(Extracted material):
──────

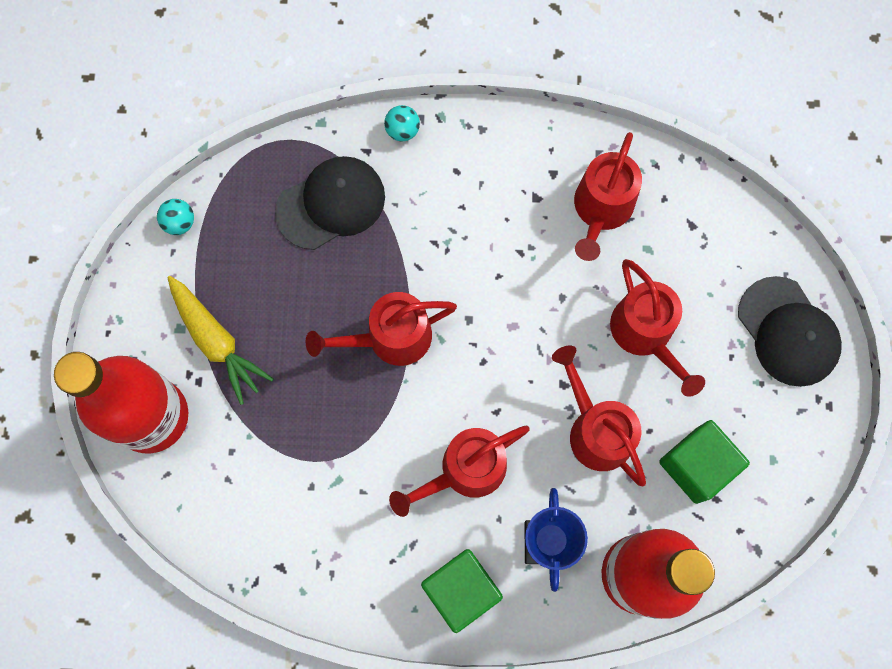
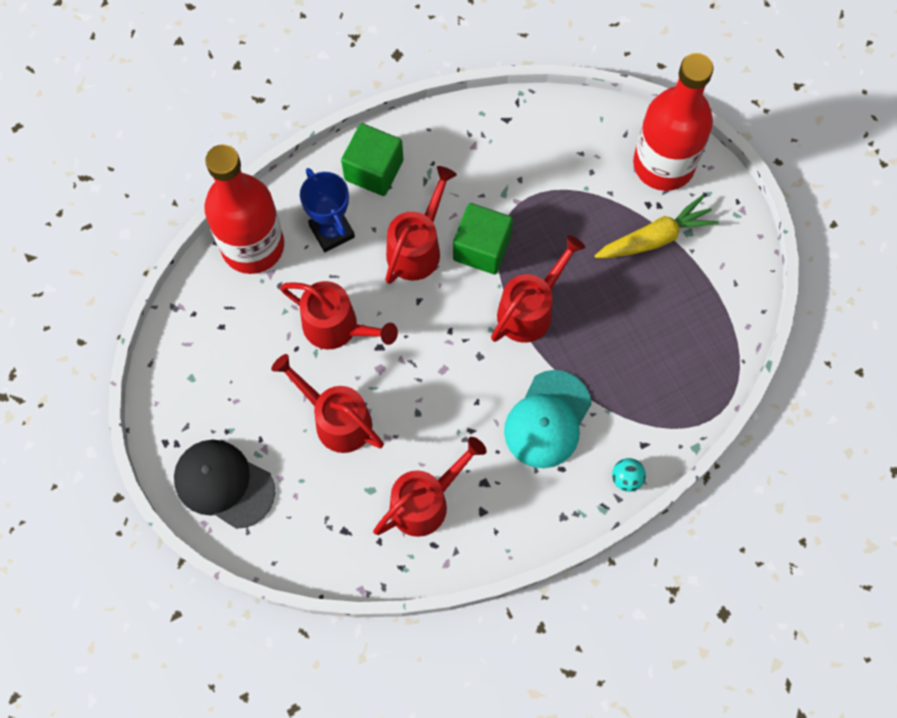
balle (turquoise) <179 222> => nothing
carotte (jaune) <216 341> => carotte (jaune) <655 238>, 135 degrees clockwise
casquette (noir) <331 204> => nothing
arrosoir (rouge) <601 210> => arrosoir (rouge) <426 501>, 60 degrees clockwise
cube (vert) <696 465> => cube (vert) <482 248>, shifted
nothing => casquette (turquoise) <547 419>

──────

Which lines above include the word "turquoise"? Pick them out and copy them.

balle (turquoise) <179 222> => nothing
nothing => casquette (turquoise) <547 419>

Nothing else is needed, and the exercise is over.